Description of the task: Beginning with the line below that contains "none -> black 1x2 brick [523,433,614,551]" and ending with the line that contains "none -> lime 2x3 tile [707,425,863,548]", retype every line exactly. Pictures are not copied.

Provided information:
--- START ---
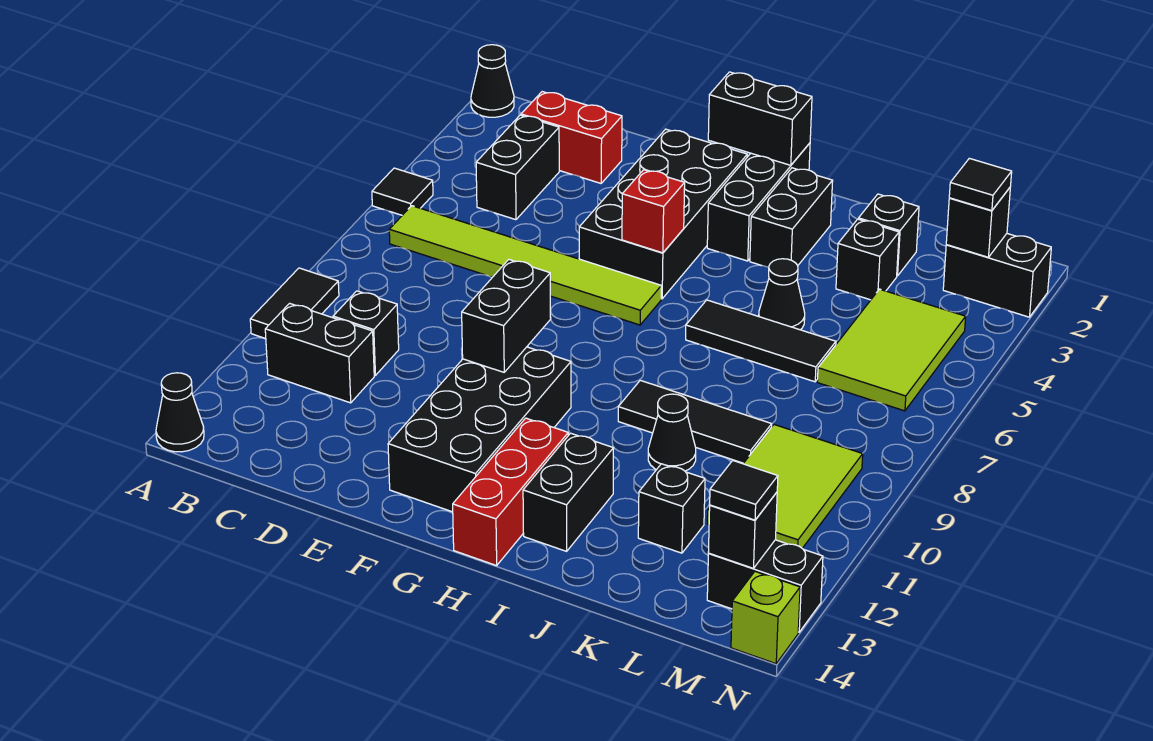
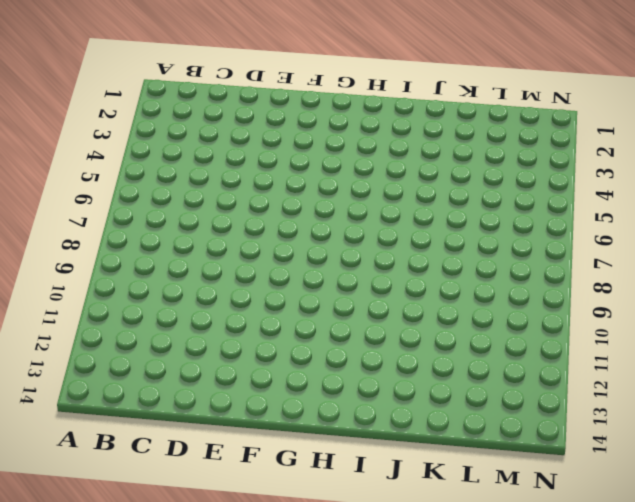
none -> black 1x1 cone [471,45,514,117]
none -> black 1x1 tile [372,168,433,215]
none -> black 1x2 tile [250,268,339,338]
none -> black 1x1 cone [156,373,204,452]

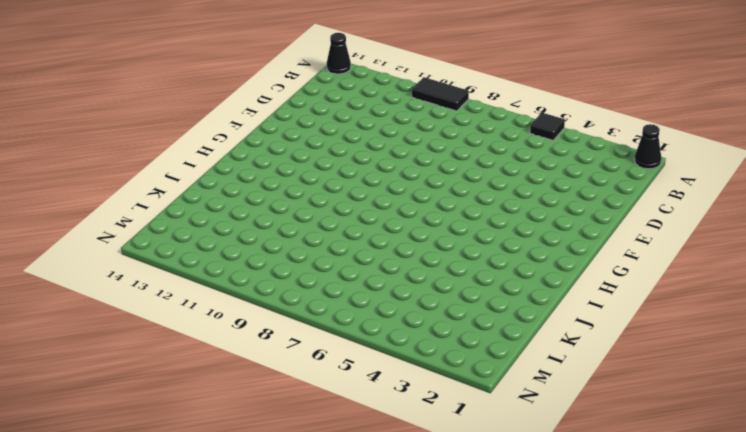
none -> lime 1x6 tile [389,206,661,325]
none -> black 1x2 brick [265,303,374,403]
none -> red 1x2 brick [521,92,622,183]
none -> black 1x2 brick [476,115,559,220]

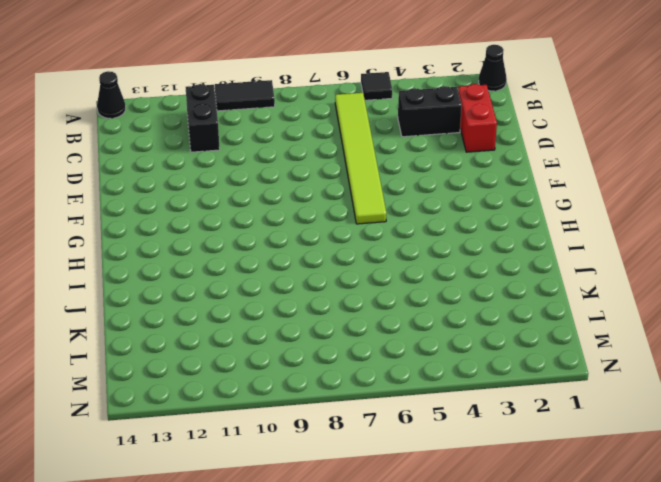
none -> black 1x1 brick [333,291,399,375]
none -> black 2x4 brick [579,129,747,299]
none -> black 2x4 brick [388,347,571,512]
none -> black 1x3 brick [707,143,810,261]

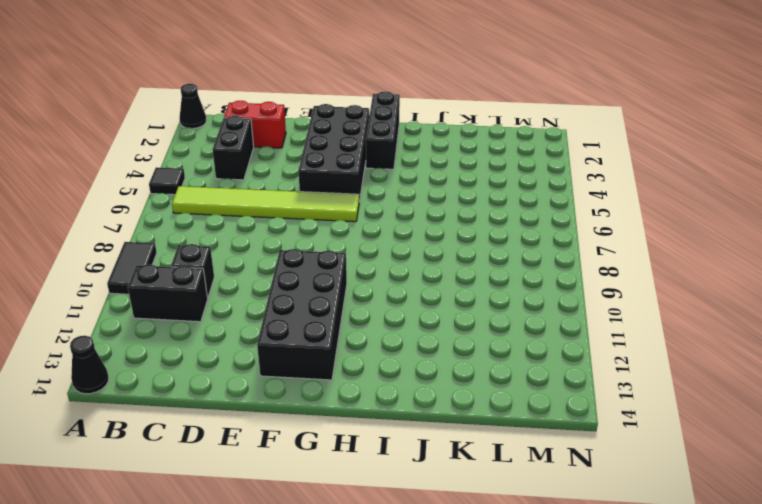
none -> red 1x3 brick [453,418,568,566]
none -> black 1x2 brick [750,168,833,268]
none -> black 1x3 tile [686,300,836,382]
none -> black 1x3 tile [618,380,772,463]

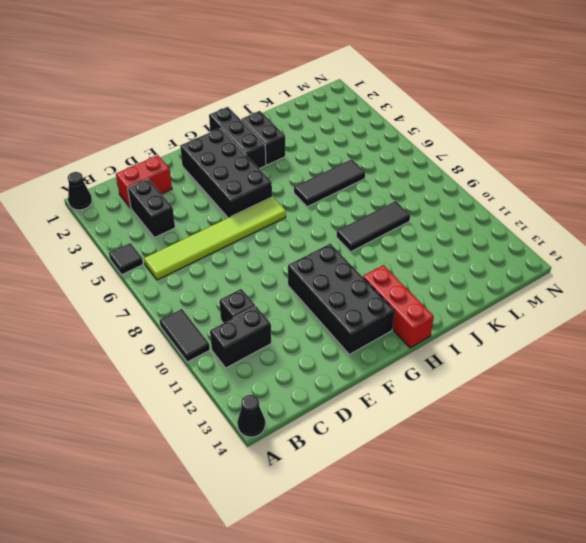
none -> black 1x2 brick [523,433,614,551]
none -> black 1x1 cone [759,259,805,330]
none -> black 1x1 cone [648,394,696,471]
none -> black 1x1 brick [859,194,919,276]

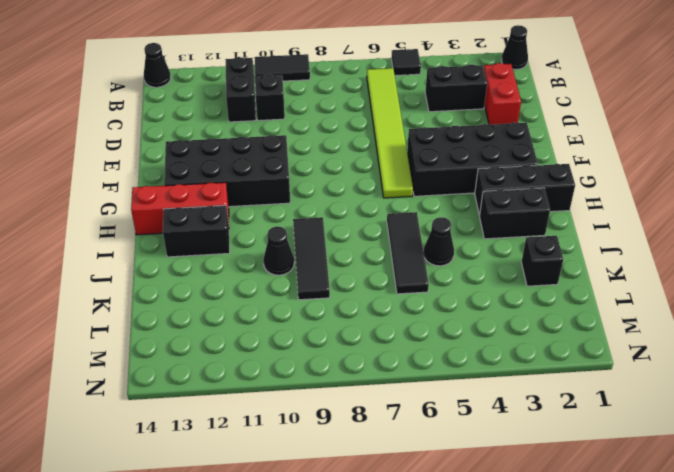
none -> black 1x1 brick [836,219,899,300]
none -> black 1x1 brick [638,464,705,553]
none -> lime 2x3 tile [817,289,966,411]
none -> lime 2x3 tile [707,425,863,548]

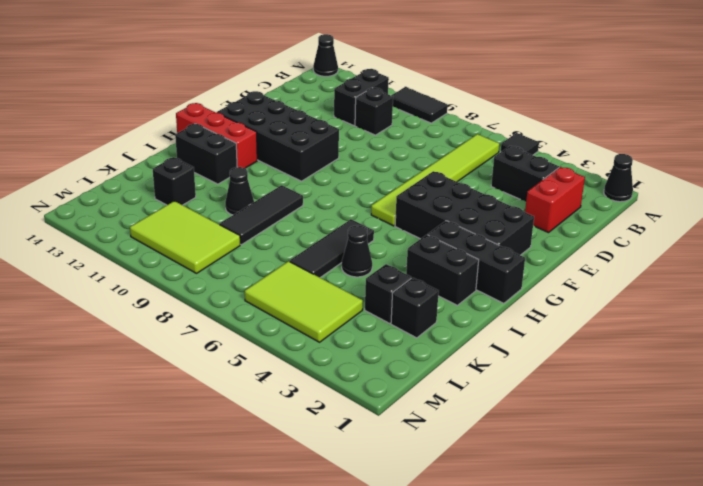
none -> black 1x2 brick [943,234,1051,317]
none -> black 1x2 brick [707,540,823,632]
none -> lime 1x1 brick [731,572,800,664]
none -> black 1x2 brick [462,260,551,372]

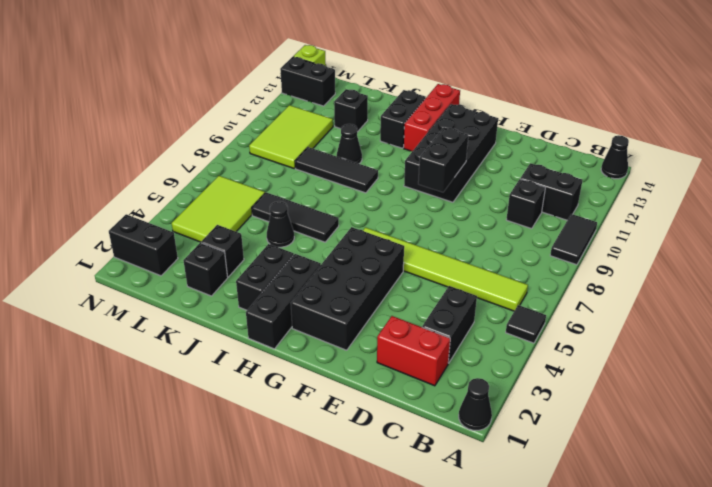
none -> black 1x2 brick [708,72,812,165]
none -> red 1x1 brick [622,170,685,253]
none -> black 1x1 brick [946,188,1010,257]
none -> black 1x1 brick [708,492,777,568]

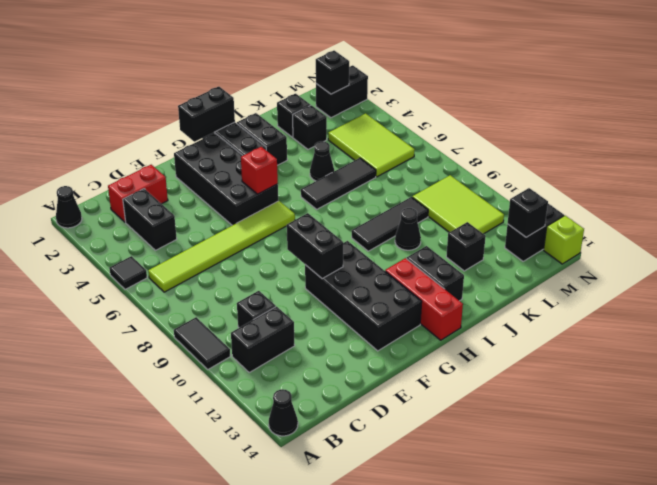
none -> black 1x1 tile [949,158,1012,211]
none -> black 1x1 tile [710,461,778,520]

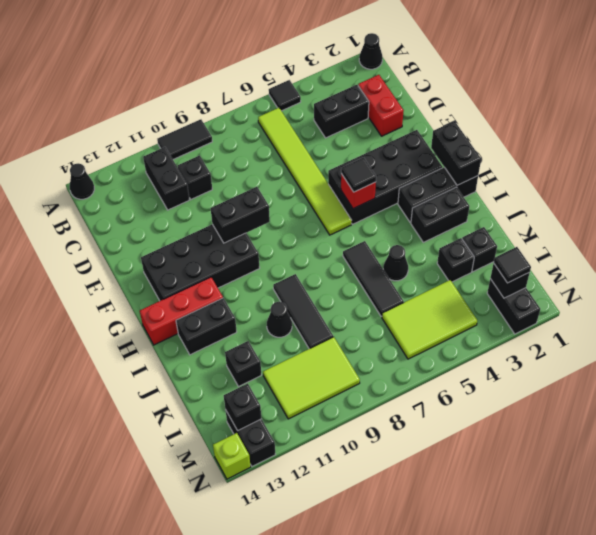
black 1x1 tile [341,158,376,192] -> black 1x1 tile moved to [710,461,778,520]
--- END ---
Response:
none -> black 1x2 brick [523,433,614,551]
none -> black 1x1 cone [759,259,805,330]
none -> black 1x1 cone [648,394,696,471]
none -> black 1x1 brick [859,194,919,276]

none -> black 1x1 brick [836,219,899,300]
none -> black 1x1 brick [638,464,705,553]
none -> lime 2x3 tile [817,289,966,411]
none -> lime 2x3 tile [707,425,863,548]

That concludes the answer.